▶ Exercise aim: For this exercise, copy all the data exactly and include none of the pictures.

▶ Provided information:
_ _ _ _ _

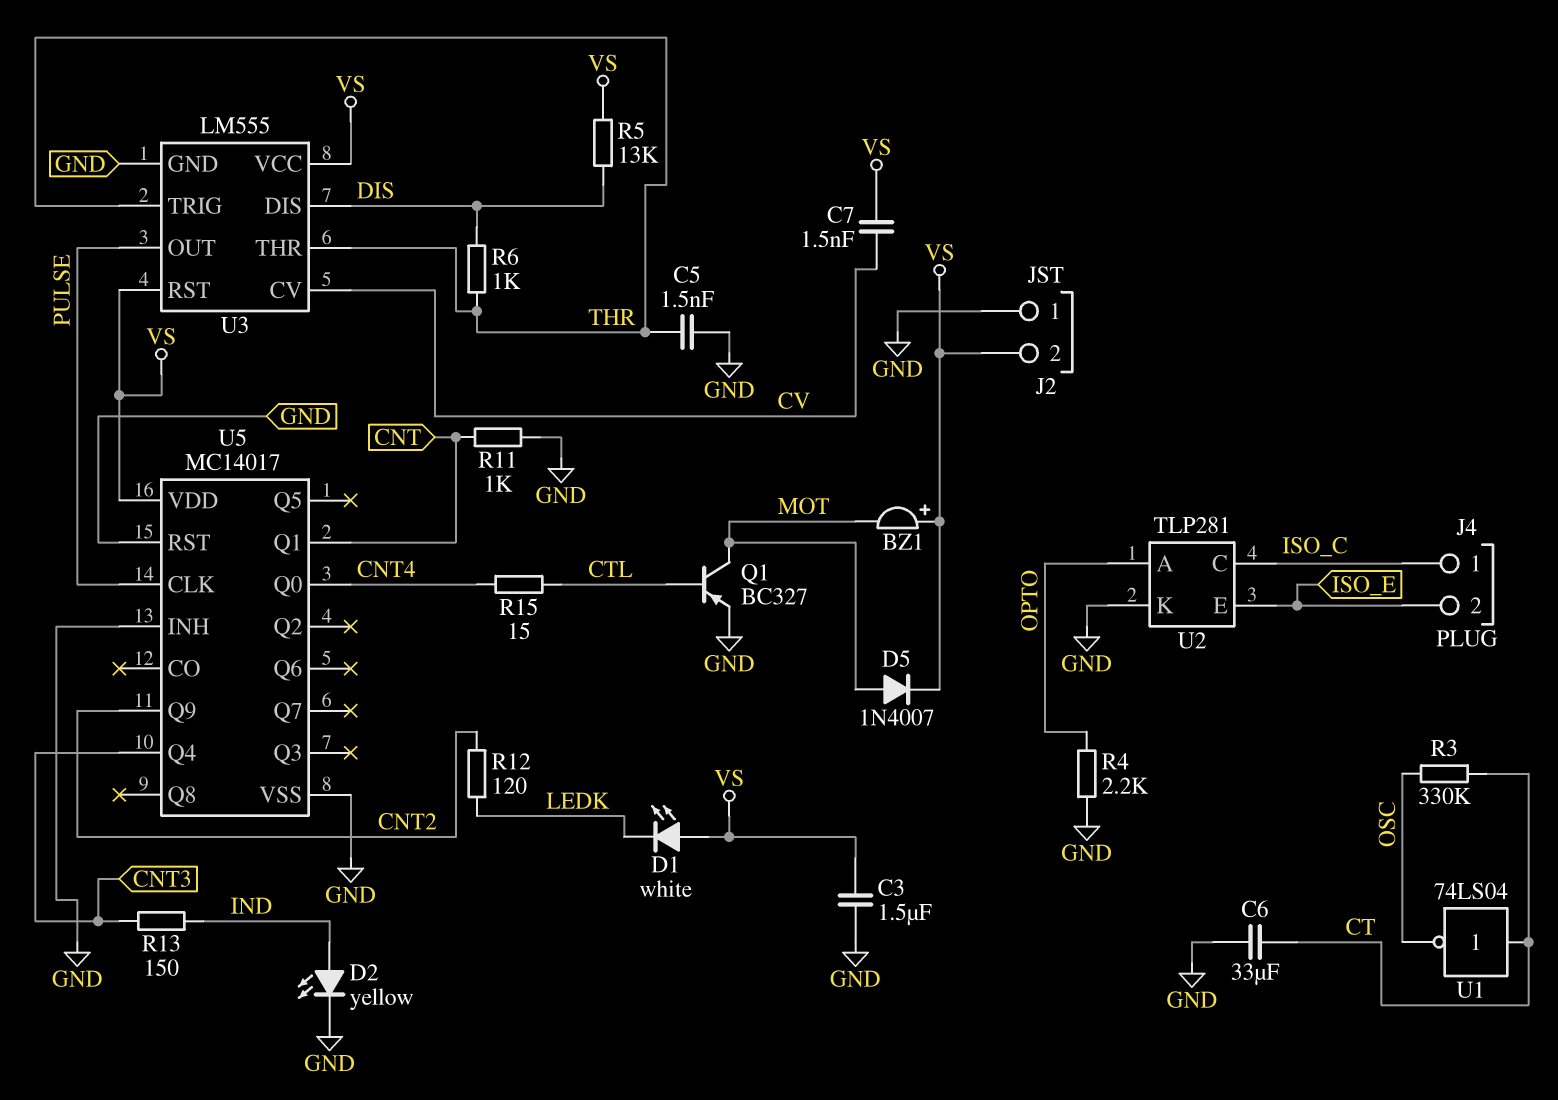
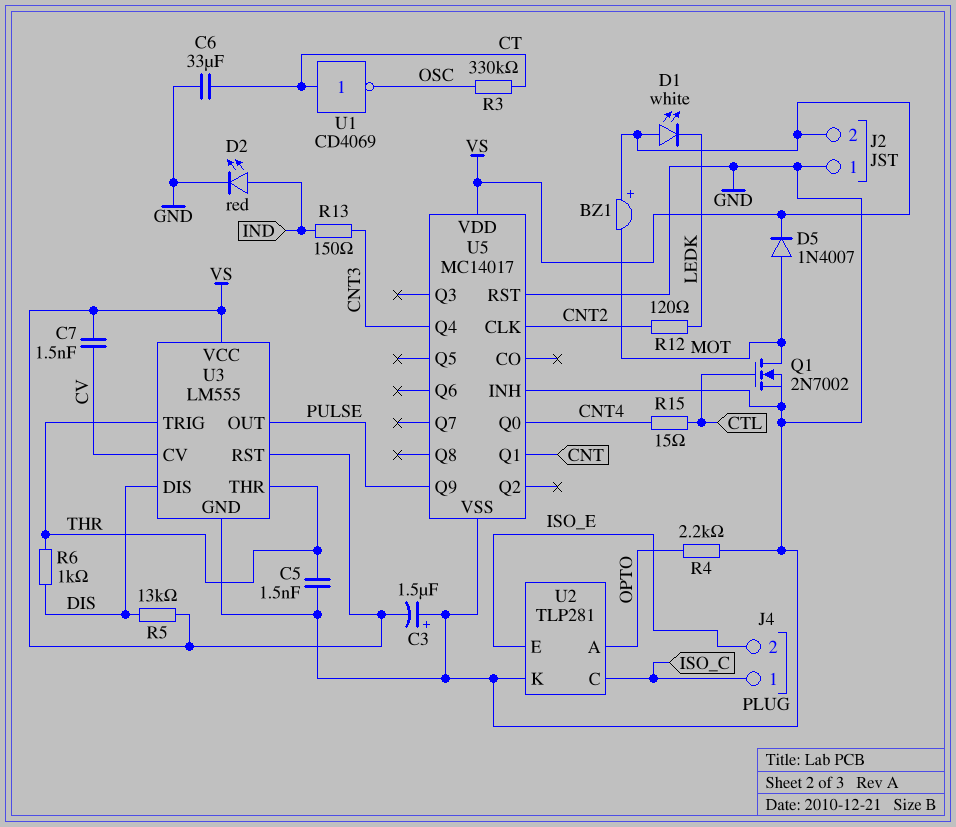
C3: 1.5uF (GND, VS) -> 1.5uF (plus GND, minus VS)
D2: LED yellow (A IND, K GND) -> LED red (A IND, K GND)
Q1: PNP BC327 (B CTL, C MOT, E GND) -> NMOS 2N7002 (G CTL, D MOT, S GND)
R11: 1k (CNT, GND) -> none
U1: NOT 74LS04 (in CT, out OSC) -> NOT CD4069 (in CT, out OSC)
U5 pin CLK: PULSE -> CNT2
U5 pin Q9: CNT2 -> PULSE

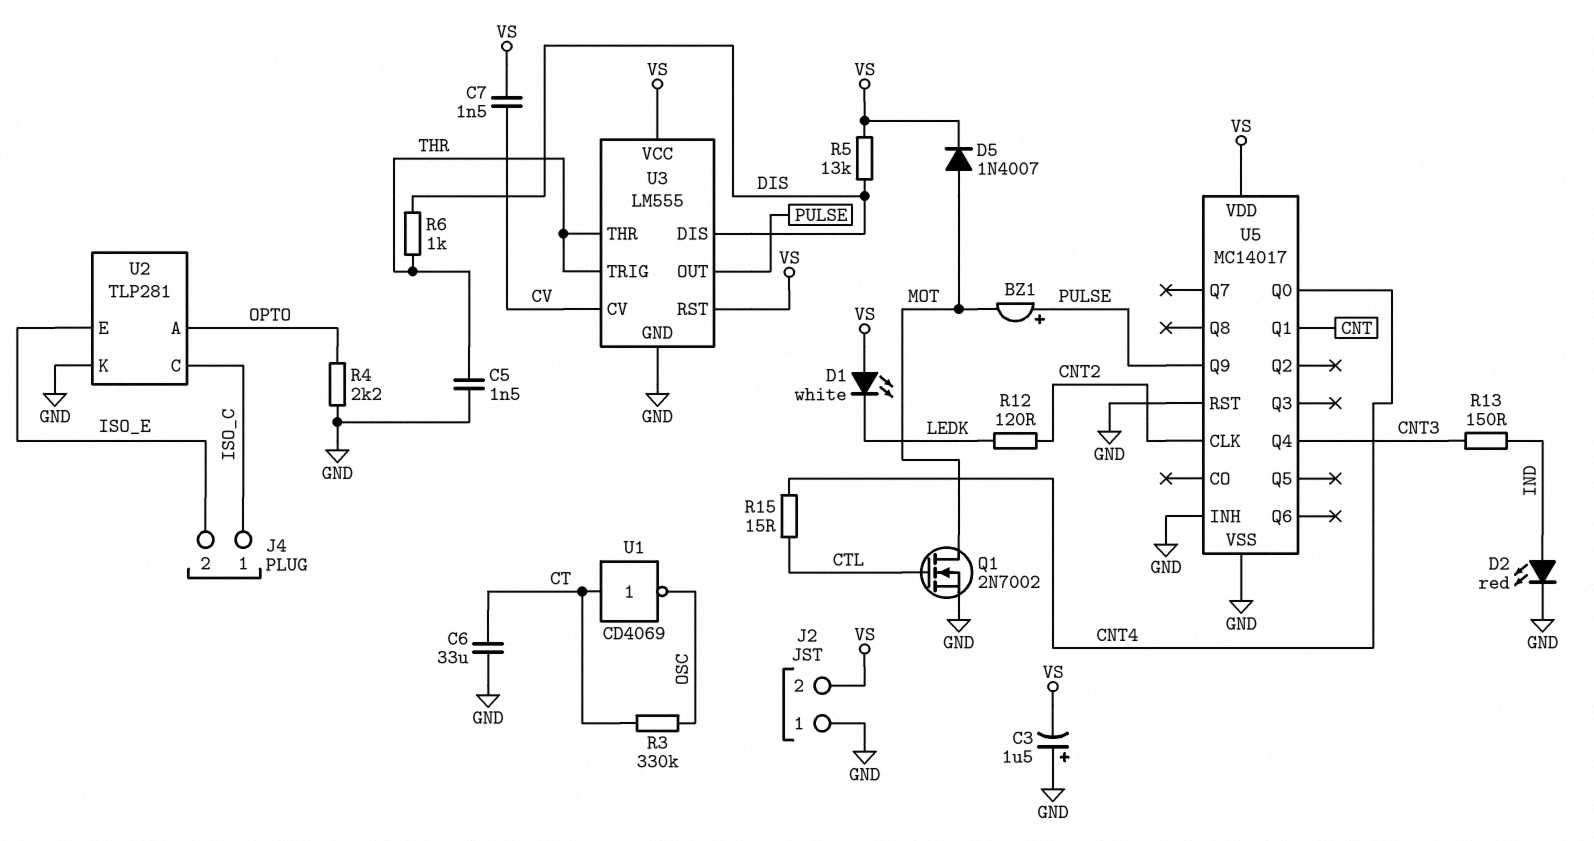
BZ1: buzzer (plus VS, minus MOT) -> buzzer (plus PULSE, minus MOT)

_ _ _ _ _

▶ Exercise response:
C3: 1.5uF (GND, VS) -> 1.5uF (plus GND, minus VS)
D2: LED yellow (A IND, K GND) -> LED red (A IND, K GND)
Q1: PNP BC327 (B CTL, C MOT, E GND) -> NMOS 2N7002 (G CTL, D MOT, S GND)
R11: 1k (CNT, GND) -> none
U1: NOT 74LS04 (in CT, out OSC) -> NOT CD4069 (in CT, out OSC)
U5 pin CLK: PULSE -> CNT2
U5 pin Q9: CNT2 -> PULSE

BZ1: buzzer (plus VS, minus MOT) -> buzzer (plus PULSE, minus MOT)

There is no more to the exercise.